Using the listing below, work out how many lines include the word "turquoise". Only the number is to be given.

Information ▸
______

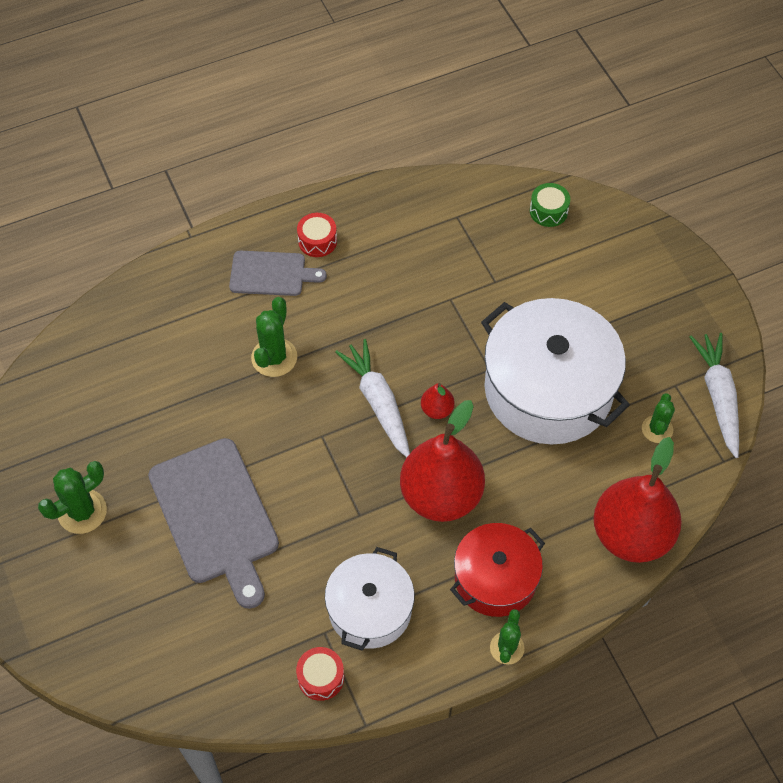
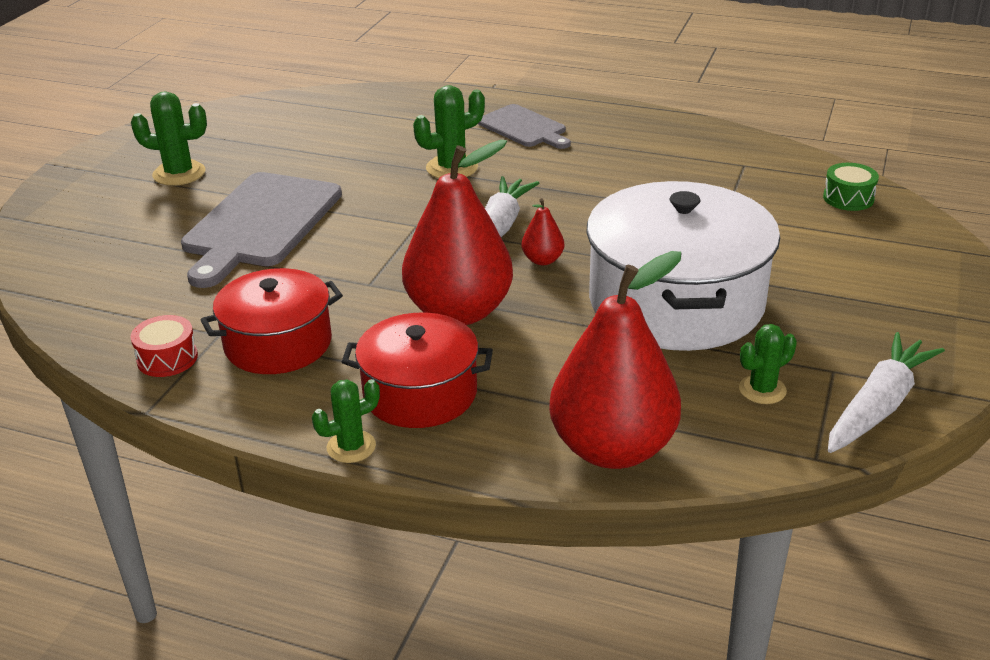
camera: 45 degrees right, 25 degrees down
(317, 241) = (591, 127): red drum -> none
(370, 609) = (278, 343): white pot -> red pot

______

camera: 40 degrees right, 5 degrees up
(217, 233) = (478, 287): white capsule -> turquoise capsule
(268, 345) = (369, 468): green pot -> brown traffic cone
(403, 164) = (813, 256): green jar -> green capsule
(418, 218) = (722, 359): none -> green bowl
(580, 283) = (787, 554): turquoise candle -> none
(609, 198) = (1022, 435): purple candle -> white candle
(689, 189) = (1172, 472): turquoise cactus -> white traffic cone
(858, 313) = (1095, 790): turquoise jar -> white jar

______

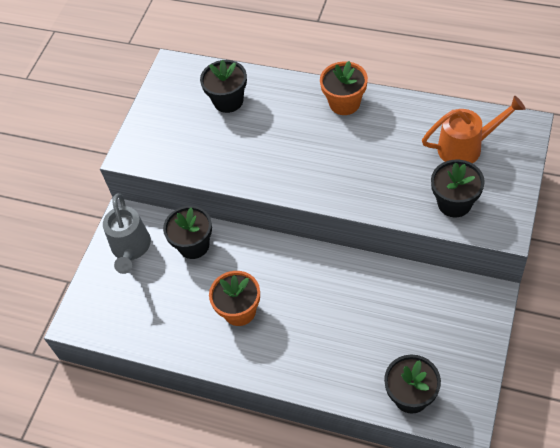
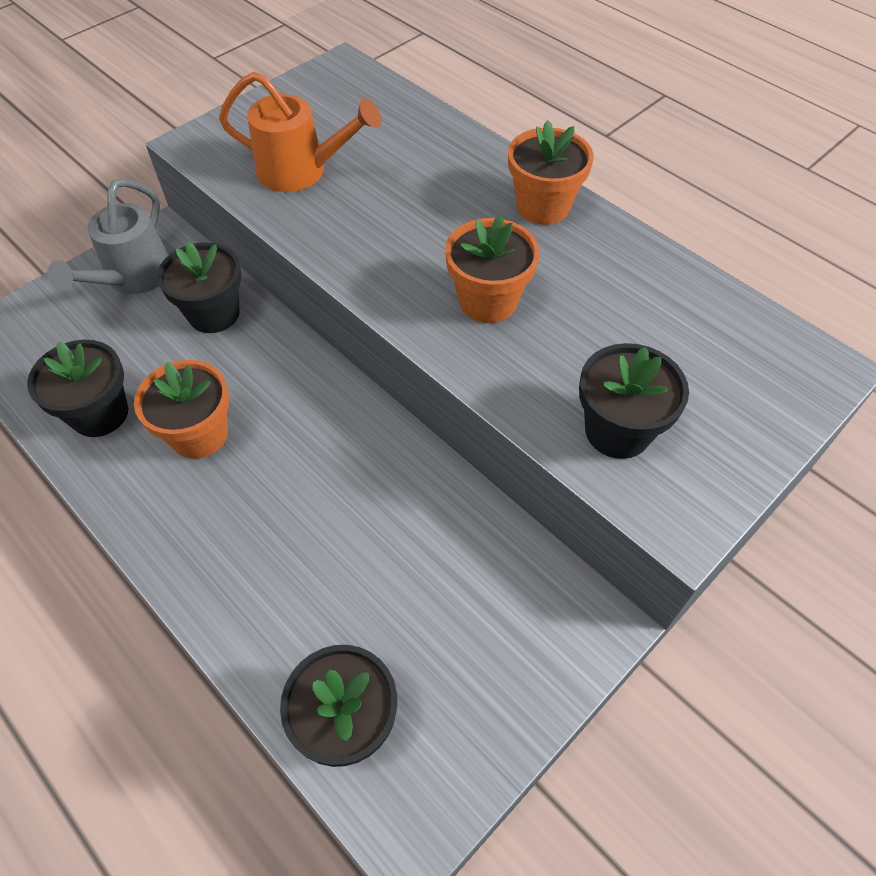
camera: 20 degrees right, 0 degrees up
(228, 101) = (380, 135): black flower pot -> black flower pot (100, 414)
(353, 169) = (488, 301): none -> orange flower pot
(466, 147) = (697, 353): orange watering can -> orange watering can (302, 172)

______

Answer box ▸ 4